> _TASK DETAILS_
Once the line containing "camera: 30 degrees left, 5 degrees down" is found in the entries below, restate it and each following line word for word, stopping after the line containing "(331, 648) = (380, 796): purple".

(DATA FOR ANALYSIS Opens)

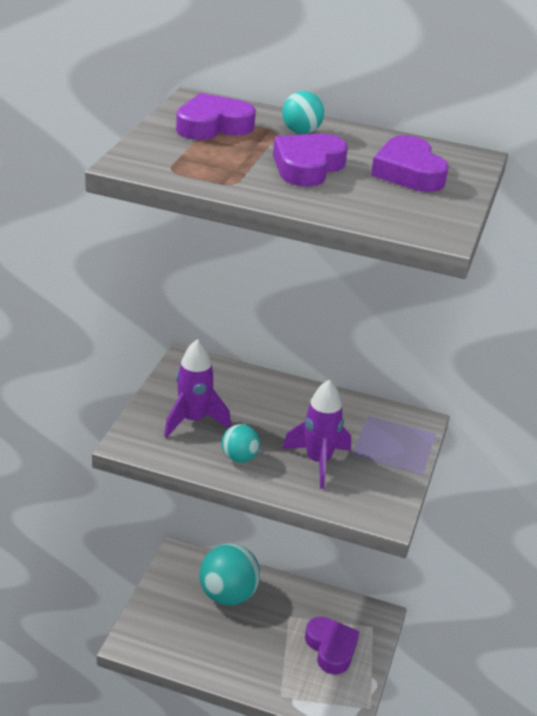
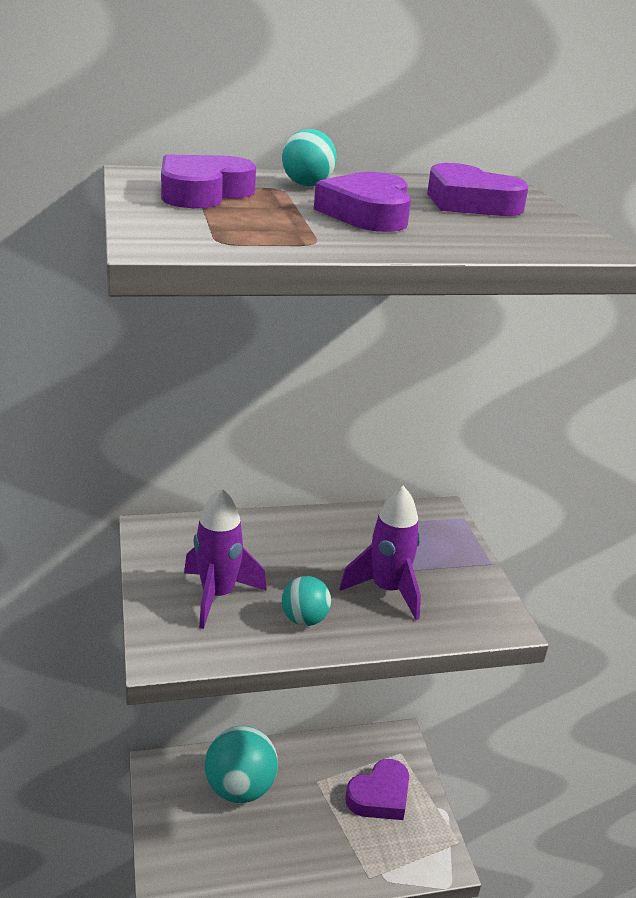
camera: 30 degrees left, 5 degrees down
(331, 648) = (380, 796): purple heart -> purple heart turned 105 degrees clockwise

(DATA FOR ANALYSIS Closes)
(DATA FOR ANALYSIS Opens)

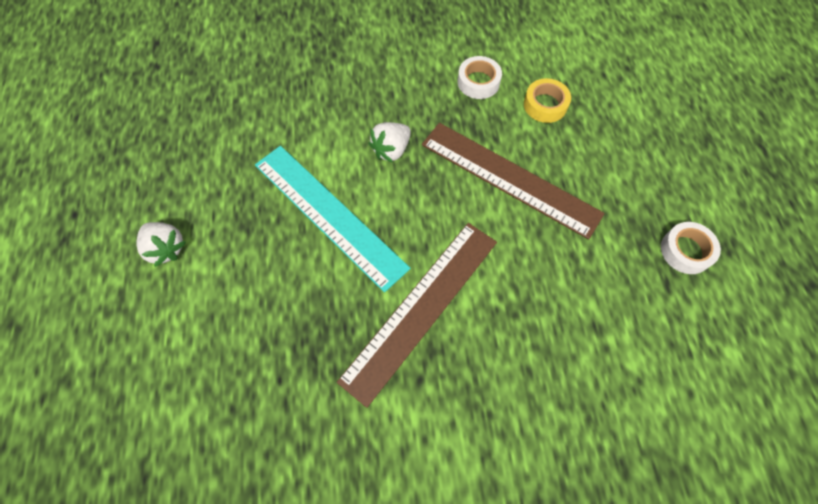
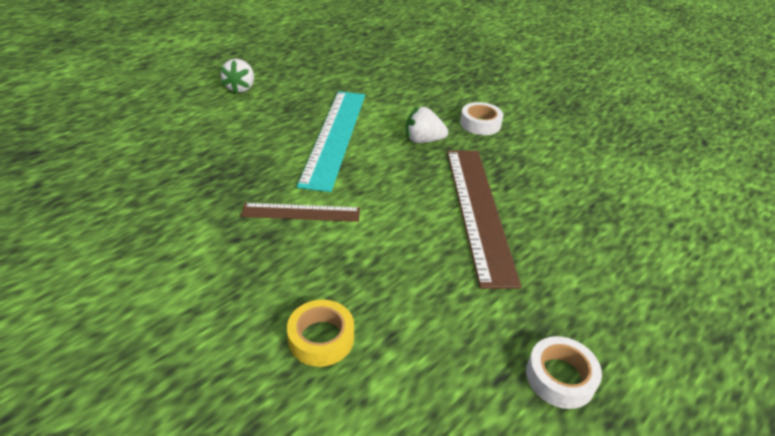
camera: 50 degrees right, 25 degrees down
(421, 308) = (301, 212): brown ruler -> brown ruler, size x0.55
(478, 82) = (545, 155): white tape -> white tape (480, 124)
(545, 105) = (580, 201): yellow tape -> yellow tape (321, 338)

(DATA FOR ANALYSIS Closes)

> _ANSWER BOX_
camera: 30 degrees left, 5 degrees down
(331, 648) = (380, 796): purple heart -> purple heart turned 105 degrees clockwise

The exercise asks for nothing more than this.